What is required:
Give back, unaltered, the lines from the one with "C204: 1000uF (plus" to the end of the material, omitting pictures.

Data in this exercise:
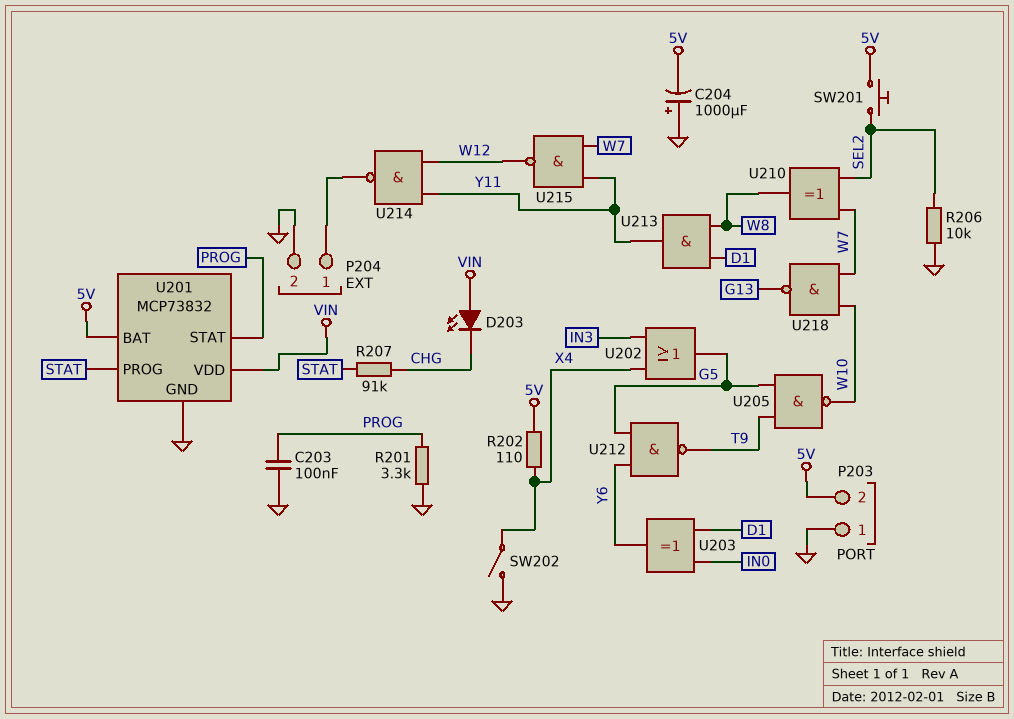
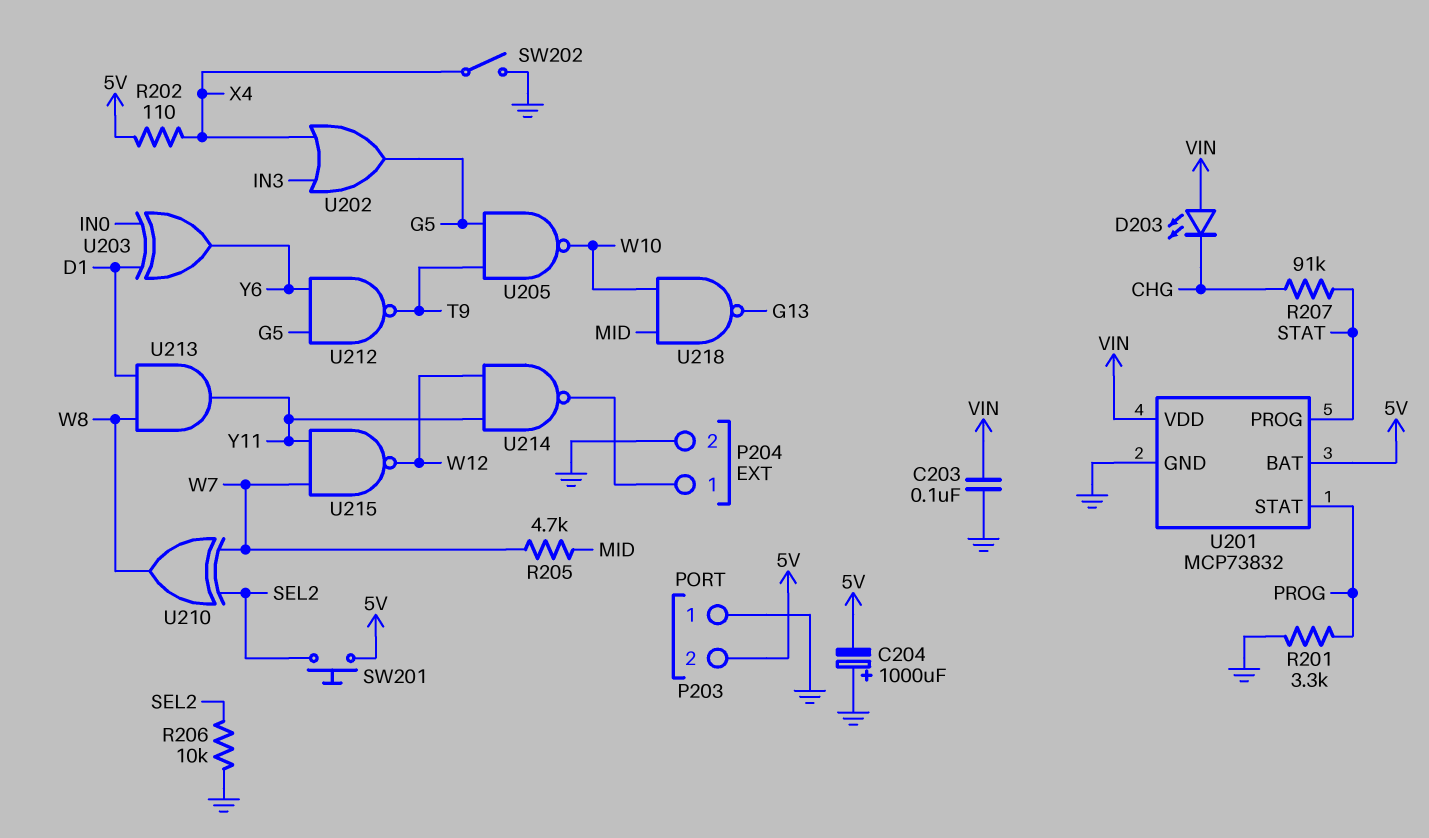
C203: 100nF (GND, PROG) -> 100nF (GND, VIN)
R205: none -> 4.7k (MID, W7)
U218: NAND (in W7, in W10, out G13) -> NAND (in MID, in W10, out G13)

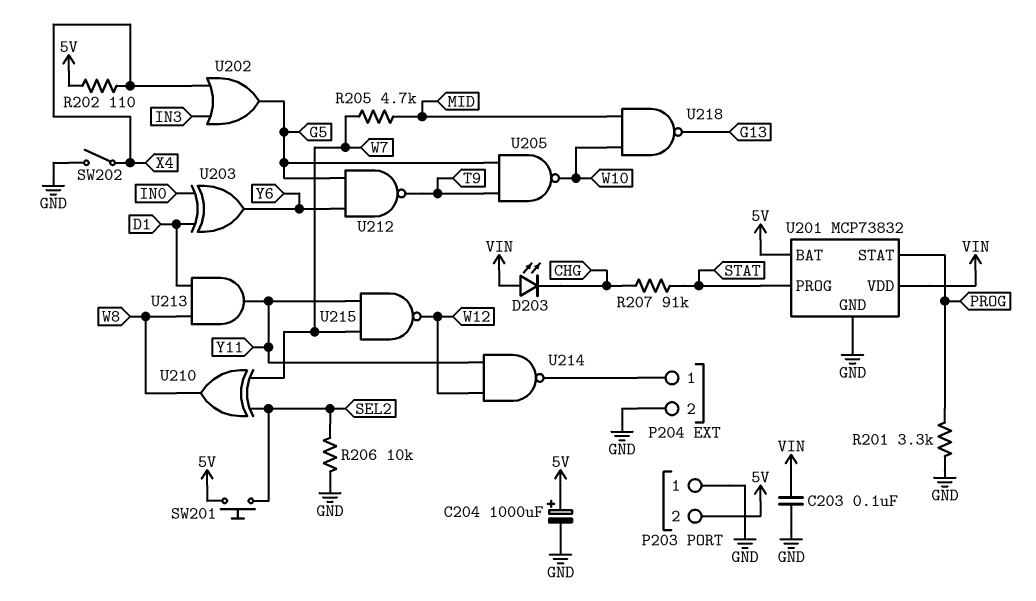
C204: 1000uF (plus GND, minus 5V) -> 1000uF (plus 5V, minus GND)

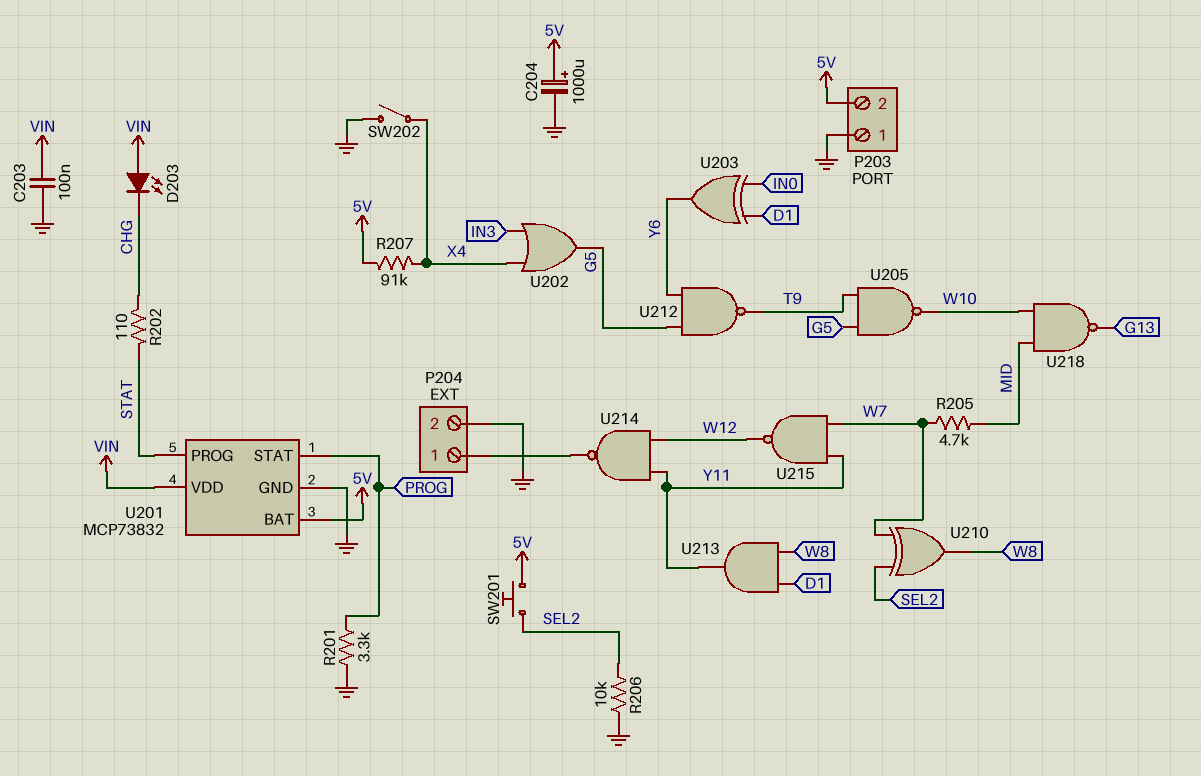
R202: 110 (5V, X4) -> 110 (CHG, STAT)
R207: 91k (CHG, STAT) -> 91k (5V, X4)

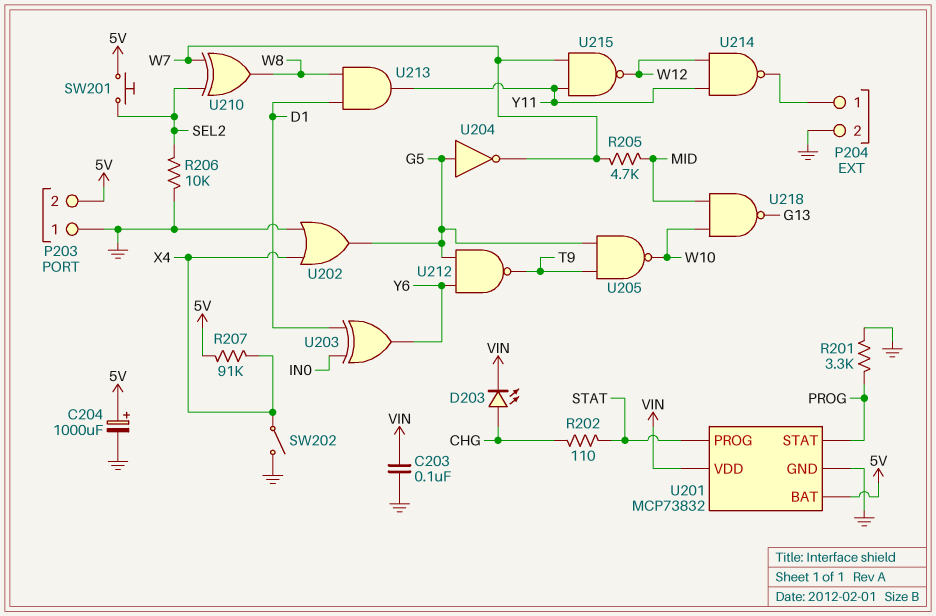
D203: LED (A VIN, K CHG) -> LED (A CHG, K VIN)
U202: OR (in IN3, in X4, out G5) -> OR (in GND, in X4, out G5)
U204: none -> NOT (in G5, out W7)

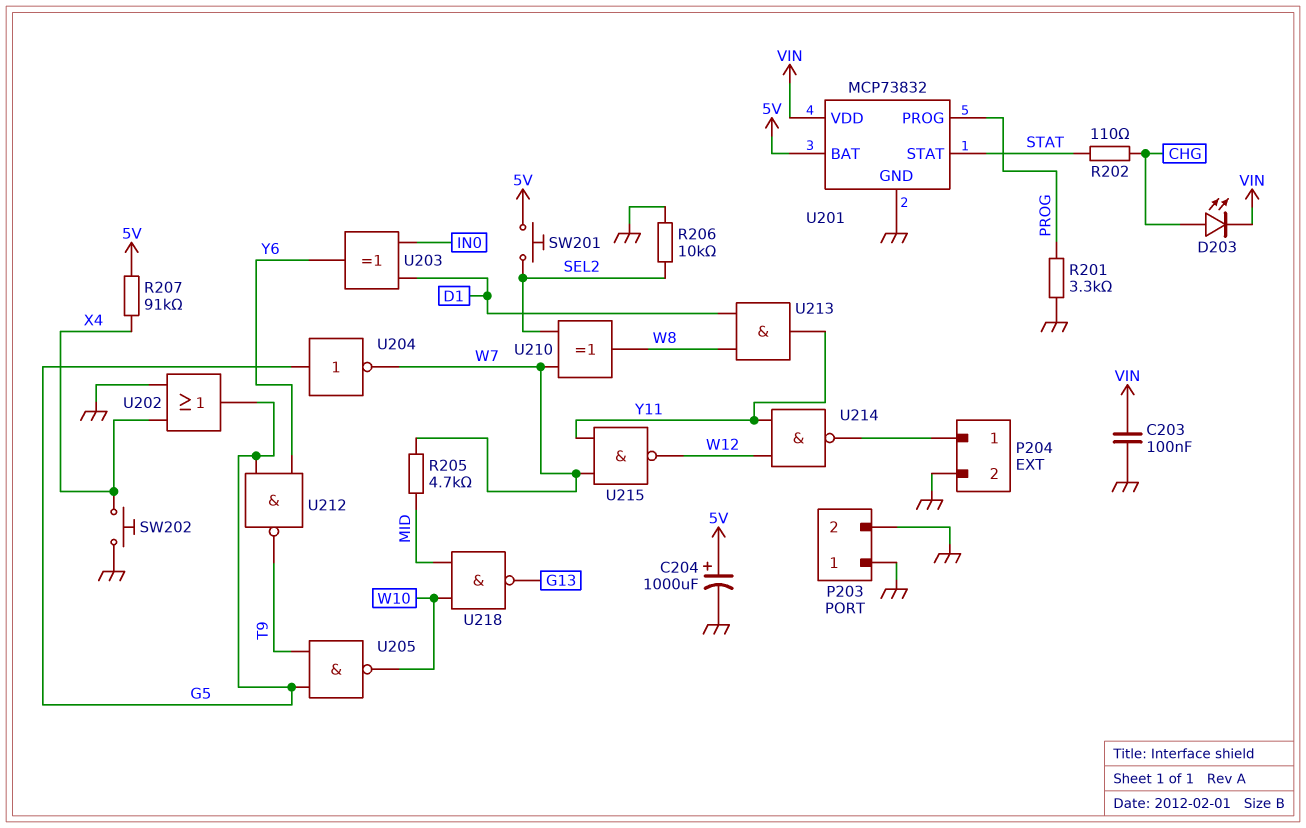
P203 pin 2: 5V -> GND
SW202: switch (GND, X4) -> button (GND, X4)
U201 pin PROG: STAT -> PROG
U201 pin STAT: PROG -> STAT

Your response:
C204: 1000uF (plus GND, minus 5V) -> 1000uF (plus 5V, minus GND)

R202: 110 (5V, X4) -> 110 (CHG, STAT)
R207: 91k (CHG, STAT) -> 91k (5V, X4)

D203: LED (A VIN, K CHG) -> LED (A CHG, K VIN)
U202: OR (in IN3, in X4, out G5) -> OR (in GND, in X4, out G5)
U204: none -> NOT (in G5, out W7)

P203 pin 2: 5V -> GND
SW202: switch (GND, X4) -> button (GND, X4)
U201 pin PROG: STAT -> PROG
U201 pin STAT: PROG -> STAT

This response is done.